#### Exercise data ####

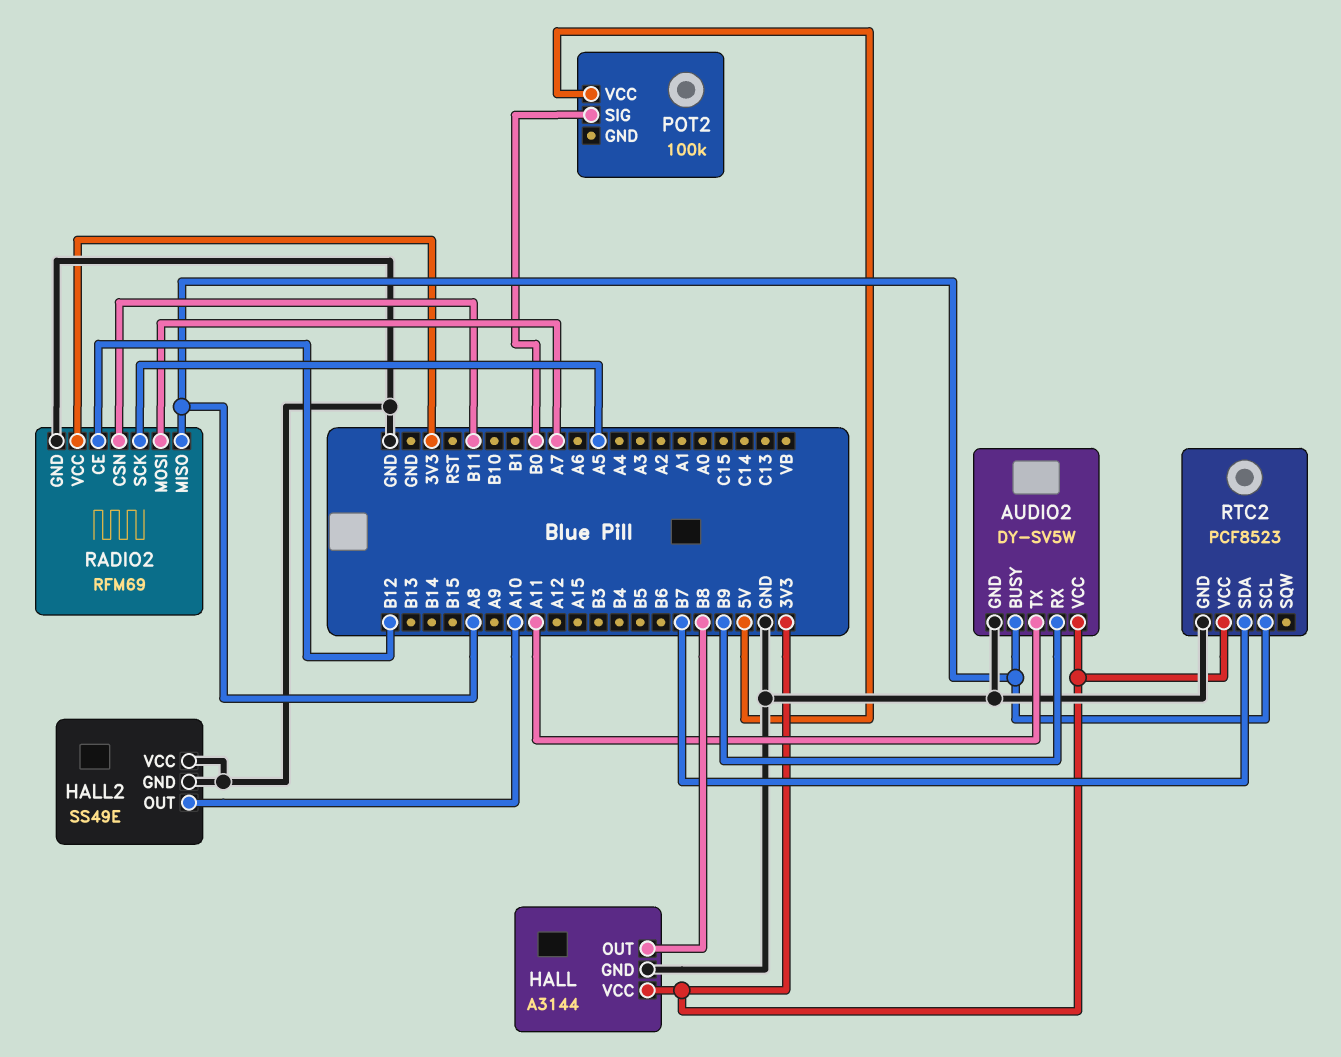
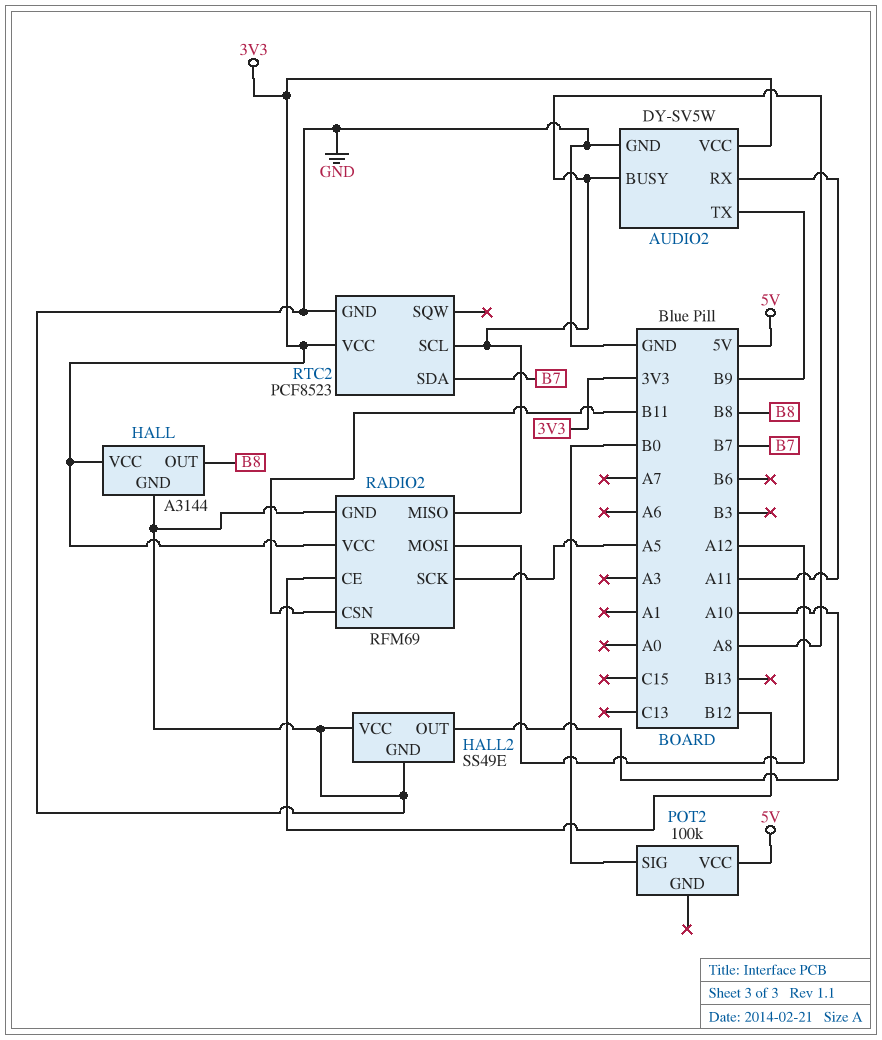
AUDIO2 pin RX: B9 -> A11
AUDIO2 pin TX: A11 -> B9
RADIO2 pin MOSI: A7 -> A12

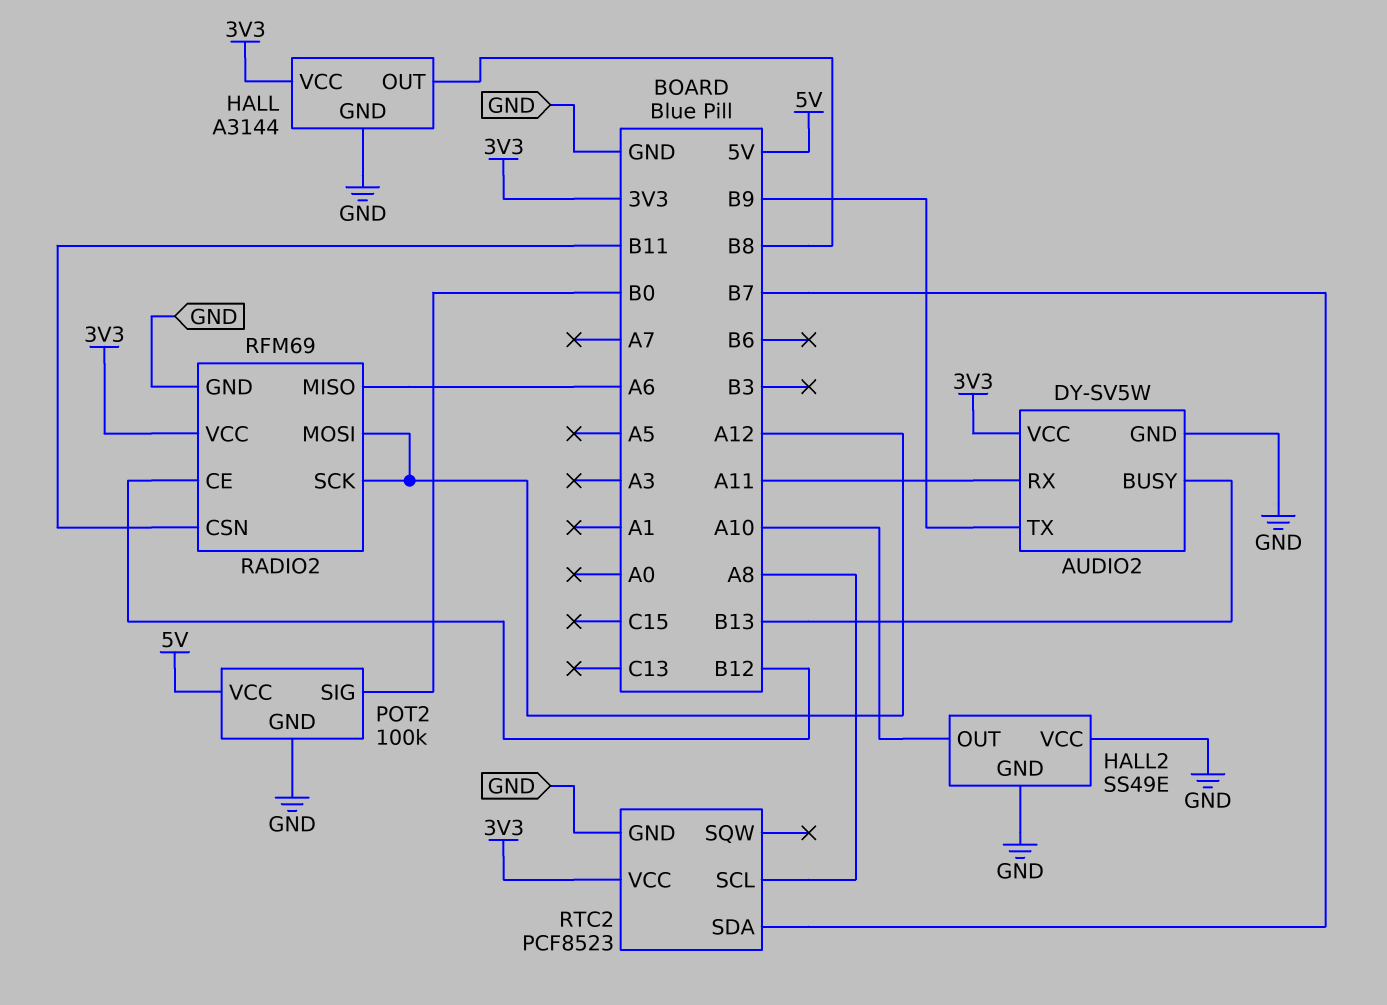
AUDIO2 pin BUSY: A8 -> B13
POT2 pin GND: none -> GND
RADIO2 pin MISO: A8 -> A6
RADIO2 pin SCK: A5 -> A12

####

• [Problem to solve]
Reproduce the records verbatim, omitting all images they contain.

• [Task output]
AUDIO2 pin RX: B9 -> A11
AUDIO2 pin TX: A11 -> B9
RADIO2 pin MOSI: A7 -> A12

AUDIO2 pin BUSY: A8 -> B13
POT2 pin GND: none -> GND
RADIO2 pin MISO: A8 -> A6
RADIO2 pin SCK: A5 -> A12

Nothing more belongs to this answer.